* EXTRACTED DATA
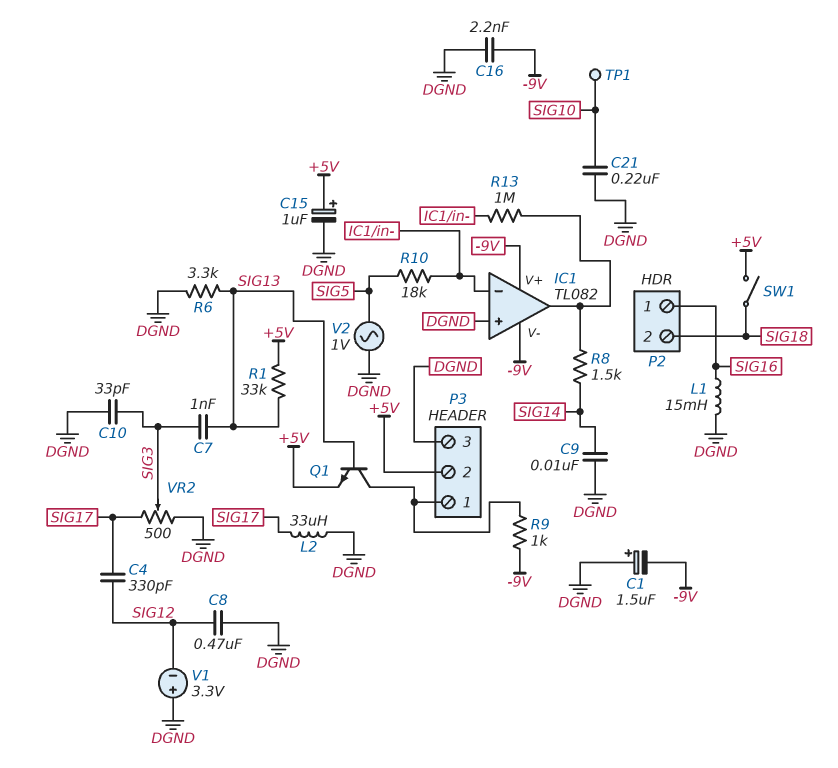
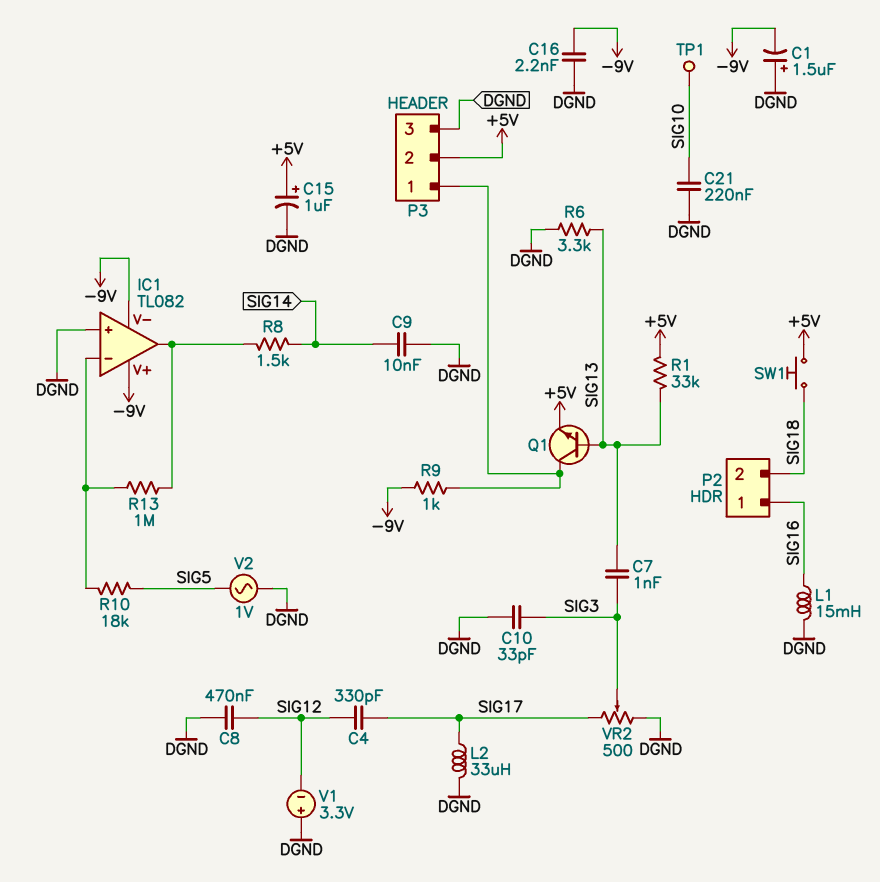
SW1: switch (+5V, SIG18) -> button (+5V, SIG18)

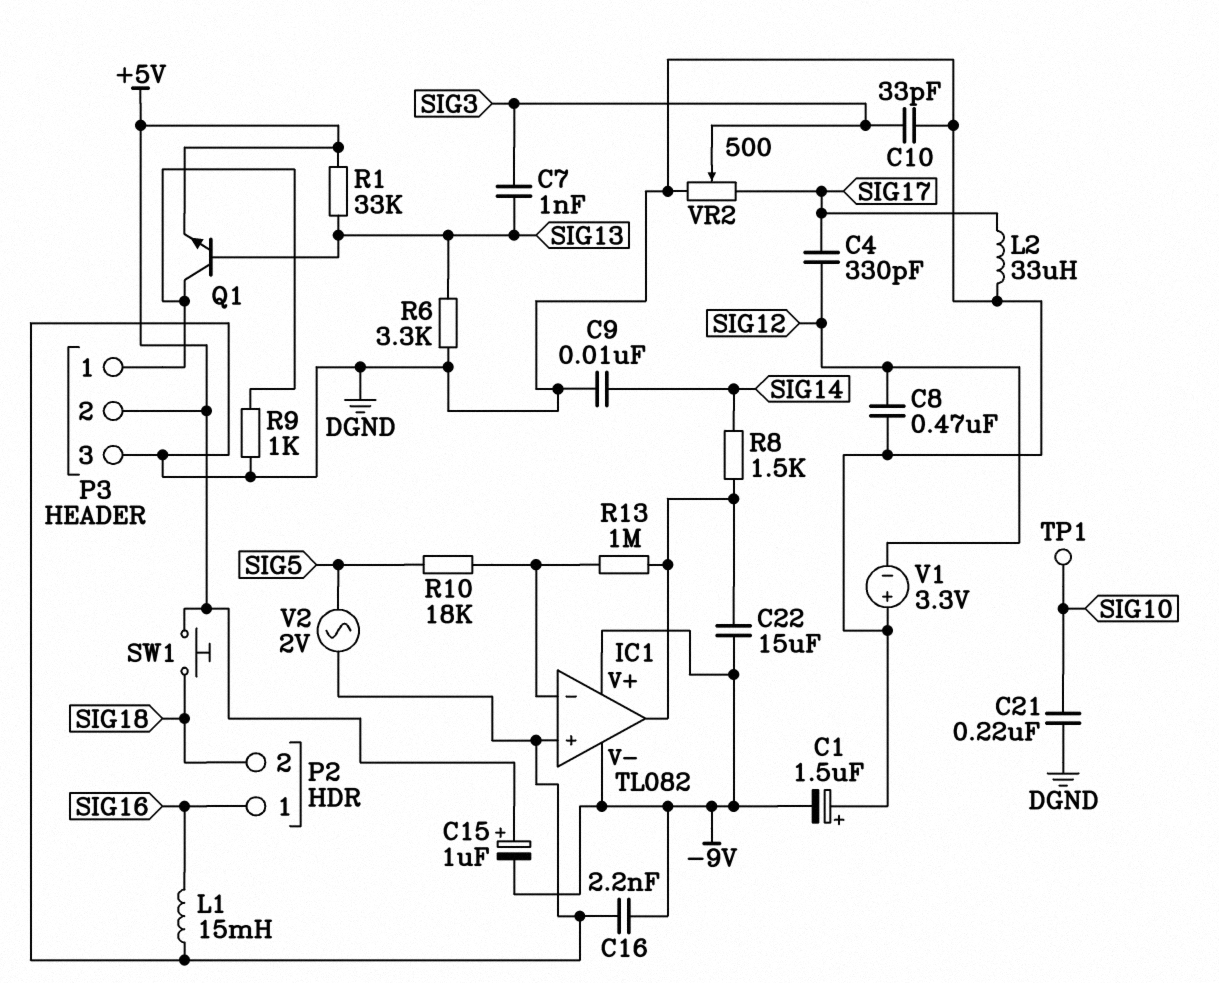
C15: 1uF (plus +5V, minus DGND) -> 1uF (plus +5V, minus -9V)
C22: none -> 15uF (-9V, IC1/out)
R9: 1k (-9V, P3/1) -> 1k (DGND, P3/1)
V2: AC 1V (DGND, SIG5) -> AC 2V (DGND, SIG5)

* WORK TO BE COMPLETED
The expected output is the exact run of lines from the line with "R9: 1k (-9V, P3/1) -> 1k (DGND, P3/1)" through the last line of the material above.

* YOUR RESPONSE
R9: 1k (-9V, P3/1) -> 1k (DGND, P3/1)
V2: AC 1V (DGND, SIG5) -> AC 2V (DGND, SIG5)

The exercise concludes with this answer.